BRIEF
Reproduce every entry exactly and leave its pictures out.

--- START ---

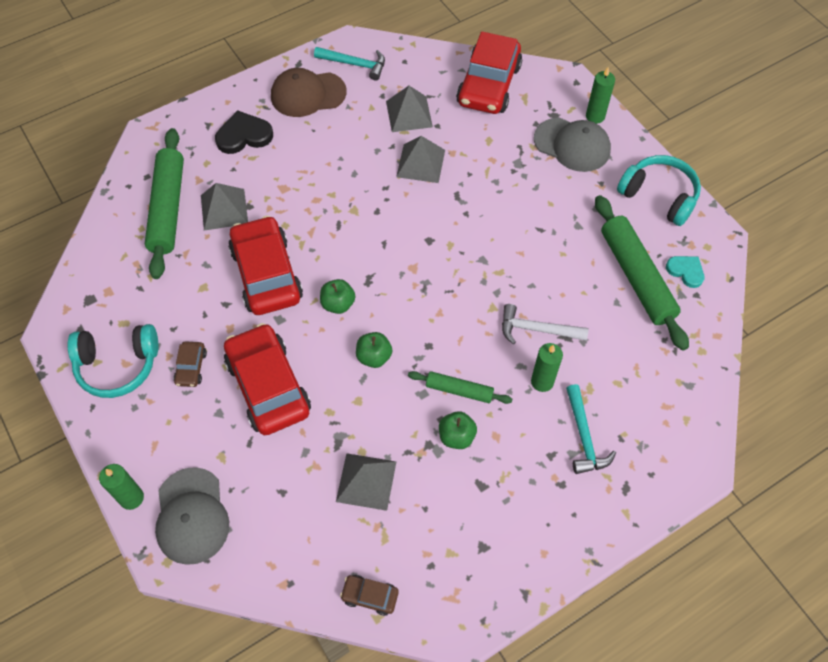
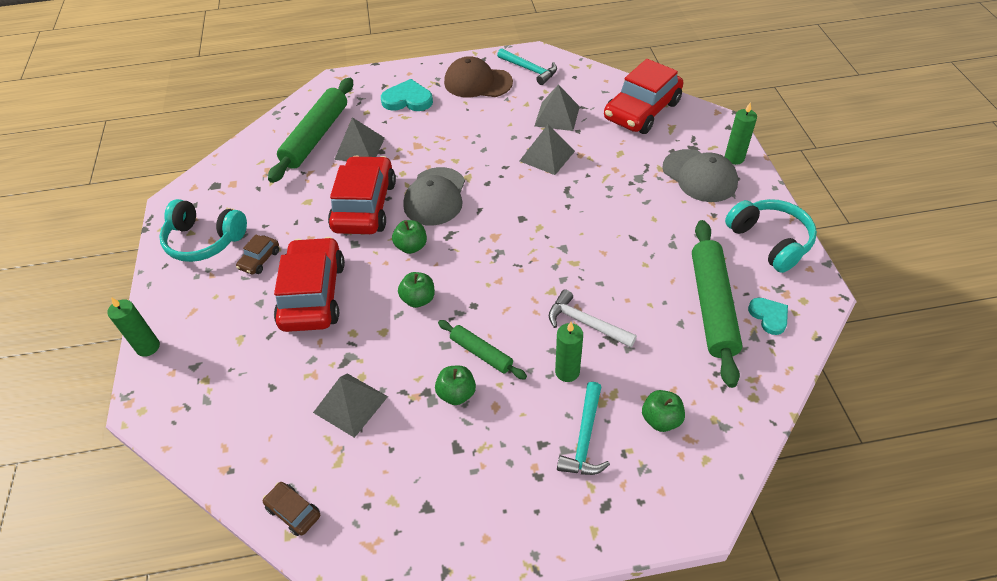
camera: 25 degrees right, 10 degrees down
grey cap [155,467,229,565] -> grey cap moved to [403,167,465,226]
black heart [215,110,273,154] -> turquoise heart [381,79,433,111]
none -> green apple [642,390,685,432]

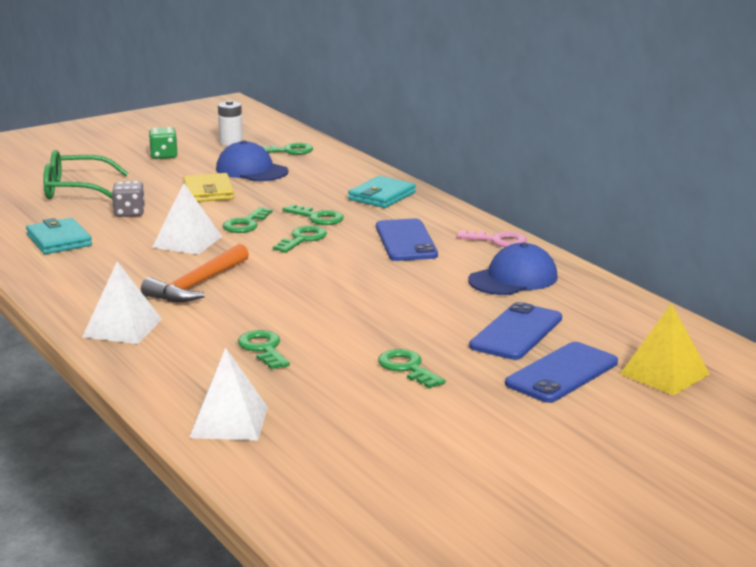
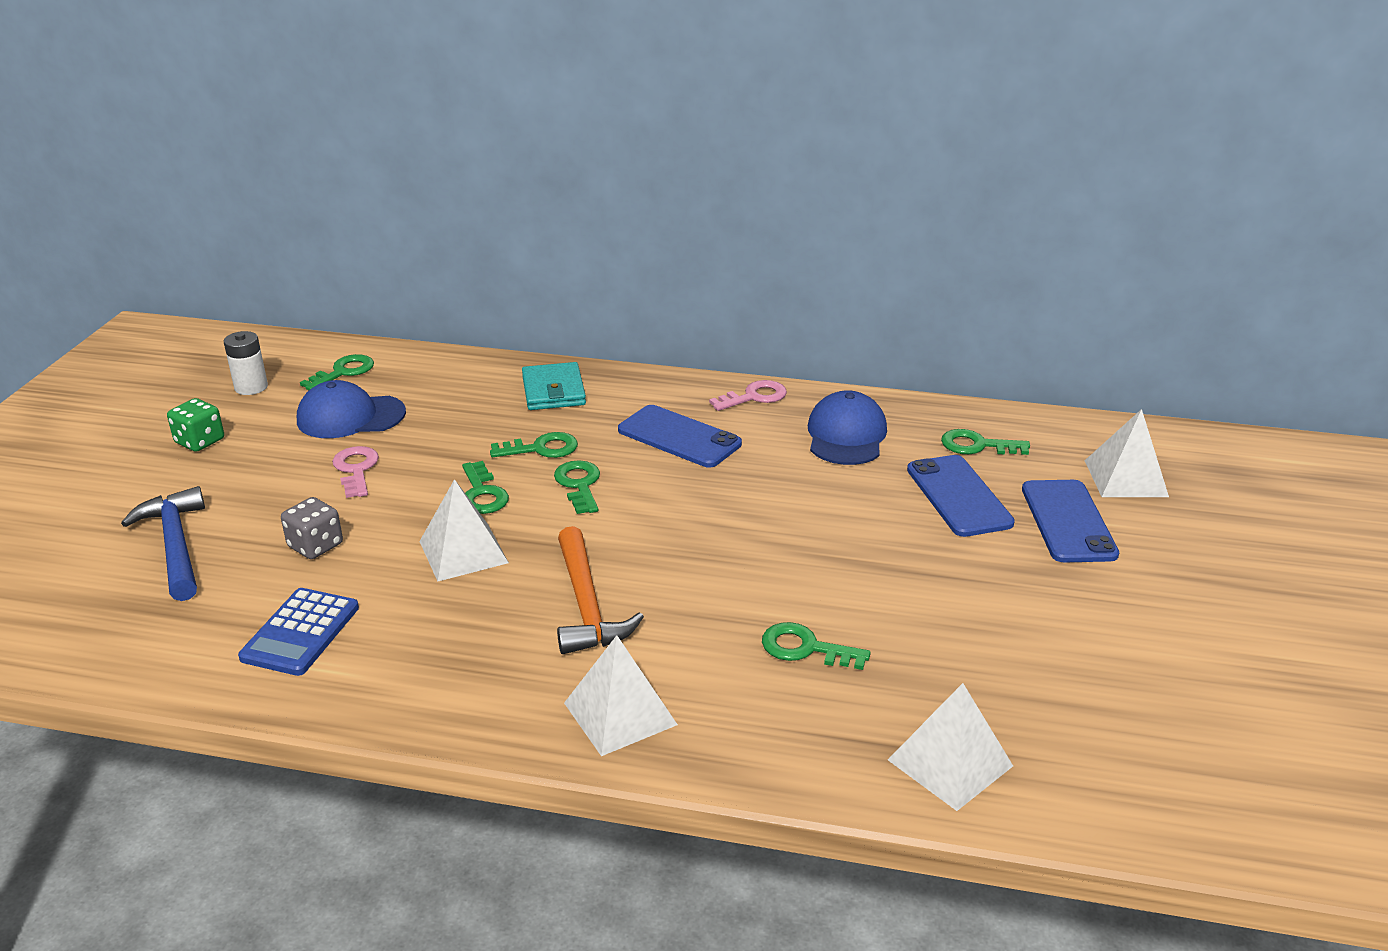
camera: 45 degrees left, 10 degrees up
turquoise wallet [26,218,92,254] -> blue calculator [238,588,359,676]
green glasses [43,150,128,199] -> blue hammer [121,486,205,601]
yellow wallet [183,173,234,202] -> pink key [332,446,379,498]
green key [378,349,446,388] -> green key moved to [941,429,1030,455]
yellow pyramid [620,303,710,396] -> white pyramid [1085,409,1169,497]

--- END ---

TASK ANSWER
camera: 25 degrees right, 10 degrees down
grey cap [155,467,229,565] -> grey cap moved to [403,167,465,226]
black heart [215,110,273,154] -> turquoise heart [381,79,433,111]
none -> green apple [642,390,685,432]

camera: 45 degrees left, 10 degrees up
turquoise wallet [26,218,92,254] -> blue calculator [238,588,359,676]
green glasses [43,150,128,199] -> blue hammer [121,486,205,601]
yellow wallet [183,173,234,202] -> pink key [332,446,379,498]
green key [378,349,446,388] -> green key moved to [941,429,1030,455]
yellow pyramid [620,303,710,396] -> white pyramid [1085,409,1169,497]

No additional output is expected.